RECORDS FOR PROCESSING:
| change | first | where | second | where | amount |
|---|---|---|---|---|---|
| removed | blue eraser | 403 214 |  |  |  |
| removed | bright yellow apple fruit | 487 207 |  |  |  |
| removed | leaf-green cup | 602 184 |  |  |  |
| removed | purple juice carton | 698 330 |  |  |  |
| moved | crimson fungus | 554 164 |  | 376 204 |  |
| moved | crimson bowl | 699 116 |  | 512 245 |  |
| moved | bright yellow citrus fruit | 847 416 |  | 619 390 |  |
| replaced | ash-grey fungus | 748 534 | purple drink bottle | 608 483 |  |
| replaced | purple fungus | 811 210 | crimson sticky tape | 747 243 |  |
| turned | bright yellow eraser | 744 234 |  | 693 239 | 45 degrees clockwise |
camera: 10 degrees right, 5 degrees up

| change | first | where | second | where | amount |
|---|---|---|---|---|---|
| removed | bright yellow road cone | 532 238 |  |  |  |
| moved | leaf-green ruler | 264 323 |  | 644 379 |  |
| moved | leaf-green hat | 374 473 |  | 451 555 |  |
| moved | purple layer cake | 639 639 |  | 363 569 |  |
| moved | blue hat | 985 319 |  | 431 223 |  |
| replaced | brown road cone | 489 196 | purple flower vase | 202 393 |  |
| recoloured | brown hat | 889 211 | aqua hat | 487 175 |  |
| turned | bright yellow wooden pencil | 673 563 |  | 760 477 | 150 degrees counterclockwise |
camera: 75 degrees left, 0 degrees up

...

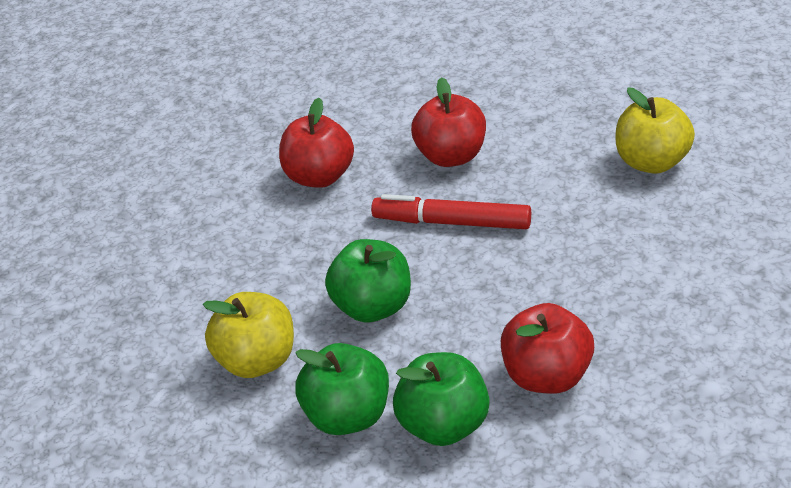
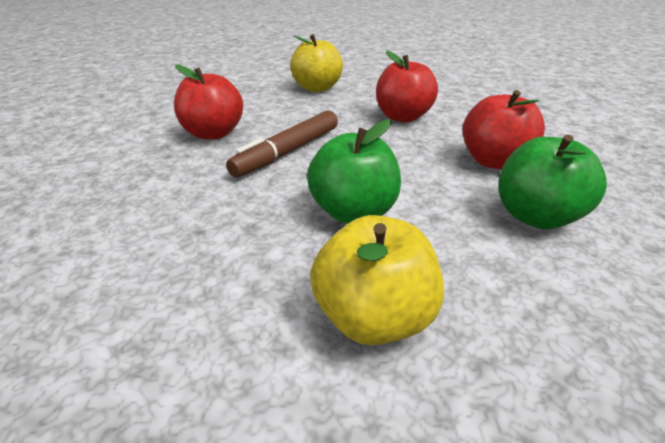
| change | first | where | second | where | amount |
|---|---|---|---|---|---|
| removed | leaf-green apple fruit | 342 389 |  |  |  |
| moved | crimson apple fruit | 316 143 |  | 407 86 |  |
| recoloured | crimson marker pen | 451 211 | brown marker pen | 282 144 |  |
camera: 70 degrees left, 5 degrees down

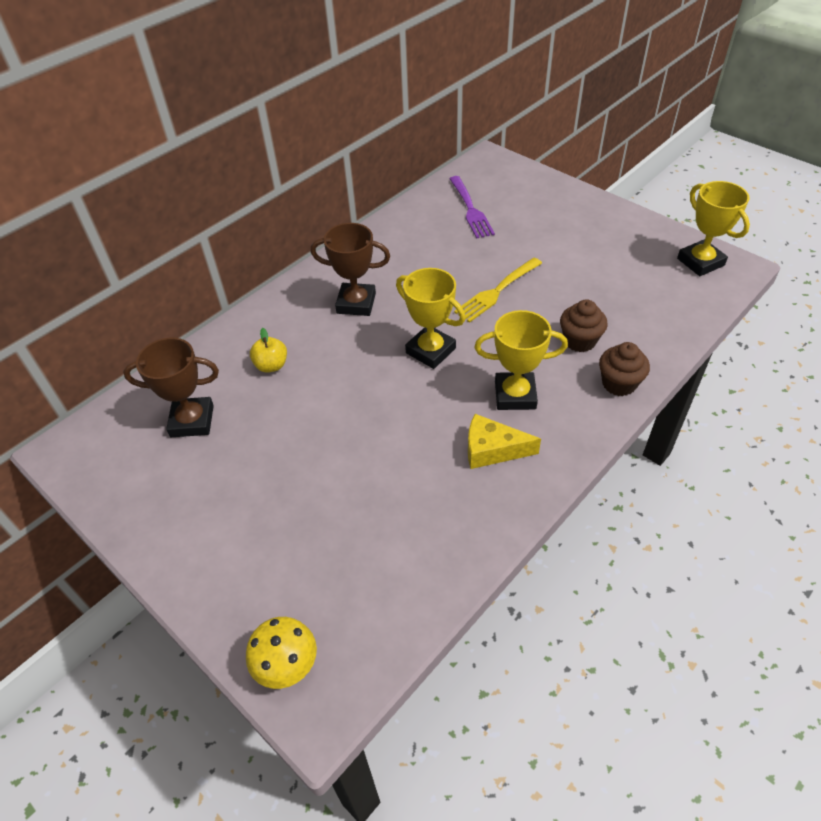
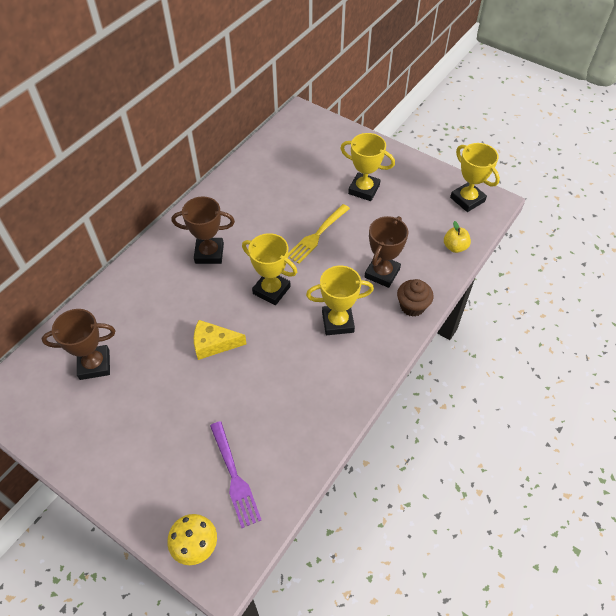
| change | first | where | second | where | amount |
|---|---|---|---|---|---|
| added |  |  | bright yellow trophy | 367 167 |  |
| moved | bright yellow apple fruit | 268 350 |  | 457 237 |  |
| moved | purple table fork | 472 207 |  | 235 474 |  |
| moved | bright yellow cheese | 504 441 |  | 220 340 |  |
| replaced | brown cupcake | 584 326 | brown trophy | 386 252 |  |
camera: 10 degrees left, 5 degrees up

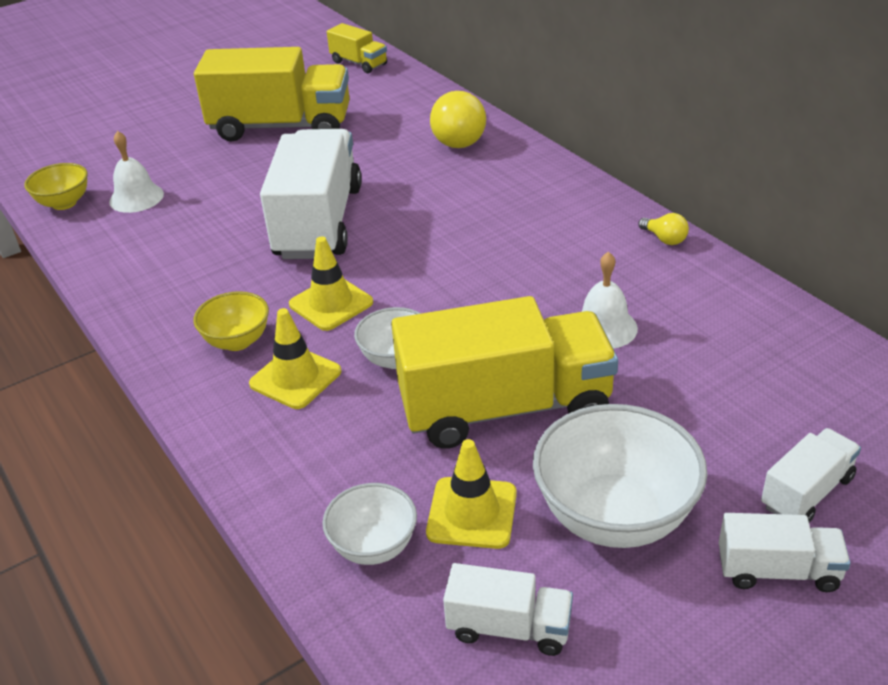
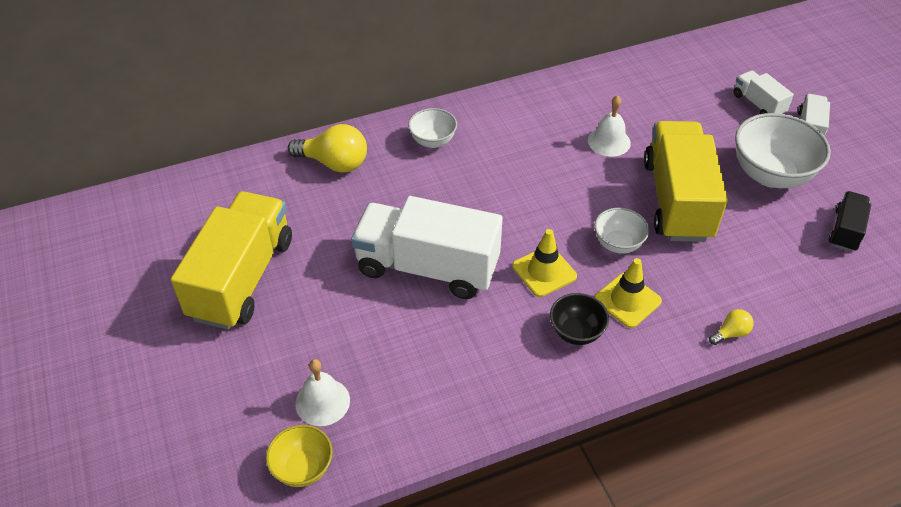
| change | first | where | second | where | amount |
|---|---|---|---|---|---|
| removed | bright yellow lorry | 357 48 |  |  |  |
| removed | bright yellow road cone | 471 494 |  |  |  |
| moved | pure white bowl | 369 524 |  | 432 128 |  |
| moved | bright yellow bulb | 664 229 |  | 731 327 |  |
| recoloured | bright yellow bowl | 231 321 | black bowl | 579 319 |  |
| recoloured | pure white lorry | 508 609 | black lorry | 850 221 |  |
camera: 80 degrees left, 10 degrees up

WHAT THE TASK REQUIRES:
Would you print, exactly as written, every line above from the one holding "removed | blue" through the one holding "degrees clockwise |", with both included and no other lines?

FINAL ANSWER:
| removed | blue eraser | 403 214 |  |  |  |
| removed | bright yellow apple fruit | 487 207 |  |  |  |
| removed | leaf-green cup | 602 184 |  |  |  |
| removed | purple juice carton | 698 330 |  |  |  |
| moved | crimson fungus | 554 164 |  | 376 204 |  |
| moved | crimson bowl | 699 116 |  | 512 245 |  |
| moved | bright yellow citrus fruit | 847 416 |  | 619 390 |  |
| replaced | ash-grey fungus | 748 534 | purple drink bottle | 608 483 |  |
| replaced | purple fungus | 811 210 | crimson sticky tape | 747 243 |  |
| turned | bright yellow eraser | 744 234 |  | 693 239 | 45 degrees clockwise |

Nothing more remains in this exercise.